MATERIALS PROVIDED:
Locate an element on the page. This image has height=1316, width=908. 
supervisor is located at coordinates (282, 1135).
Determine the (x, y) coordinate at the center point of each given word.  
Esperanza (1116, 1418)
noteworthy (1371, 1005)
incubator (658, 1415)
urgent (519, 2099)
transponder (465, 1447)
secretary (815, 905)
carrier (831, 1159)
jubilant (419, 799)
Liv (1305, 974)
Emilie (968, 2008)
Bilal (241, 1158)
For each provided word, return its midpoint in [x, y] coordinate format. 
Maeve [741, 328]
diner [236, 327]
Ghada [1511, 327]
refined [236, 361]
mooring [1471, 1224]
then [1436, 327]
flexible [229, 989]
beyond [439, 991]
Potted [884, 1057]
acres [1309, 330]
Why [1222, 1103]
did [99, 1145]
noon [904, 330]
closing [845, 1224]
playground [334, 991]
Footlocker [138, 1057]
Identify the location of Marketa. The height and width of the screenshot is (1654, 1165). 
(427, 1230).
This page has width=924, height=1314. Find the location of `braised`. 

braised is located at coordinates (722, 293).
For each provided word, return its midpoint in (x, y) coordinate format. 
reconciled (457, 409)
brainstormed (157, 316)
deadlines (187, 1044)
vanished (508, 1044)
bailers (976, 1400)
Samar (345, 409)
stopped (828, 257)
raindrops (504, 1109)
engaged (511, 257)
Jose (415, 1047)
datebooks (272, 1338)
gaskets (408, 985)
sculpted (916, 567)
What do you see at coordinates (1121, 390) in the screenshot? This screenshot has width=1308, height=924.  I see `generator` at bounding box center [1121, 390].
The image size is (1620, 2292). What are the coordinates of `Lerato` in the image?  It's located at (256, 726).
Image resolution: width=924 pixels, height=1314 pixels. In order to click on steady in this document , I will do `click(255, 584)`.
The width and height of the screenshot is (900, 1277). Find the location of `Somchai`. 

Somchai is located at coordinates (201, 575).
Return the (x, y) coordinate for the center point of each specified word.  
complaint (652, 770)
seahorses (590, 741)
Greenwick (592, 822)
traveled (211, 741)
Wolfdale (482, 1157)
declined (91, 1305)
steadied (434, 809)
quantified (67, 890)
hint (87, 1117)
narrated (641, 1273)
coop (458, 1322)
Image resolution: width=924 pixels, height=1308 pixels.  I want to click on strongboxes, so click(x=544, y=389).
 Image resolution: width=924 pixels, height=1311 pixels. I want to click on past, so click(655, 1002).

EXERCISE:
Recast the records above as a Markdown table with two columns, No. and Text: one row per nonblank line, numbered in order.

RESULT BELOW:
| No. | Text |
|---|---|
| 1 | Locate an element on the page. This image has height=1316, width=908.  |
| 2 | supervisor is located at coordinates (282, 1135). |
| 3 | Determine the (x, y) coordinate at the center point of each given word.   |
| 4 | Esperanza (1116, 1418) |
| 5 | noteworthy (1371, 1005) |
| 6 | incubator (658, 1415) |
| 7 | urgent (519, 2099) |
| 8 | transponder (465, 1447) |
| 9 | secretary (815, 905) |
| 10 | carrier (831, 1159) |
| 11 | jubilant (419, 799) |
| 12 | Liv (1305, 974) |
| 13 | Emilie (968, 2008) |
| 14 | Bilal (241, 1158) |
| 15 | For each provided word, return its midpoint in [x, y] coordinate format.  |
| 16 | Maeve [741, 328] |
| 17 | diner [236, 327] |
| 18 | Ghada [1511, 327] |
| 19 | refined [236, 361] |
| 20 | mooring [1471, 1224] |
| 21 | then [1436, 327] |
| 22 | flexible [229, 989] |
| 23 | beyond [439, 991] |
| 24 | Potted [884, 1057] |
| 25 | acres [1309, 330] |
| 26 | Why [1222, 1103] |
| 27 | did [99, 1145] |
| 28 | noon [904, 330] |
| 29 | closing [845, 1224] |
| 30 | playground [334, 991] |
| 31 | Footlocker [138, 1057] |
| 32 | Identify the location of Marketa. The height and width of the screenshot is (1654, 1165).  |
| 33 | (427, 1230). |
| 34 | This page has width=924, height=1314. Find the location of `braised`.  |
| 35 | braised is located at coordinates (722, 293). |
| 36 | For each provided word, return its midpoint in (x, y) coordinate format.  |
| 37 | reconciled (457, 409) |
| 38 | brainstormed (157, 316) |
| 39 | deadlines (187, 1044) |
| 40 | vanished (508, 1044) |
| 41 | bailers (976, 1400) |
| 42 | Samar (345, 409) |
| 43 | stopped (828, 257) |
| 44 | raindrops (504, 1109) |
| 45 | engaged (511, 257) |
| 46 | Jose (415, 1047) |
| 47 | datebooks (272, 1338) |
| 48 | gaskets (408, 985) |
| 49 | sculpted (916, 567) |
| 50 | What do you see at coordinates (1121, 390) in the screenshot? This screenshot has width=1308, height=924.  I see `generator` at bounding box center [1121, 390]. |
| 51 | The image size is (1620, 2292). What are the coordinates of `Lerato` in the image?  It's located at (256, 726). |
| 52 | Image resolution: width=924 pixels, height=1314 pixels. In order to click on steady in this document , I will do `click(255, 584)`. |
| 53 | The width and height of the screenshot is (900, 1277). Find the location of `Somchai`.  |
| 54 | Somchai is located at coordinates (201, 575). |
| 55 | Return the (x, y) coordinate for the center point of each specified word.   |
| 56 | complaint (652, 770) |
| 57 | seahorses (590, 741) |
| 58 | Greenwick (592, 822) |
| 59 | traveled (211, 741) |
| 60 | Wolfdale (482, 1157) |
| 61 | declined (91, 1305) |
| 62 | steadied (434, 809) |
| 63 | quantified (67, 890) |
| 64 | hint (87, 1117) |
| 65 | narrated (641, 1273) |
| 66 | coop (458, 1322) |
| 67 | Image resolution: width=924 pixels, height=1308 pixels.  I want to click on strongboxes, so click(x=544, y=389). |
| 68 |  Image resolution: width=924 pixels, height=1311 pixels. I want to click on past, so click(655, 1002). |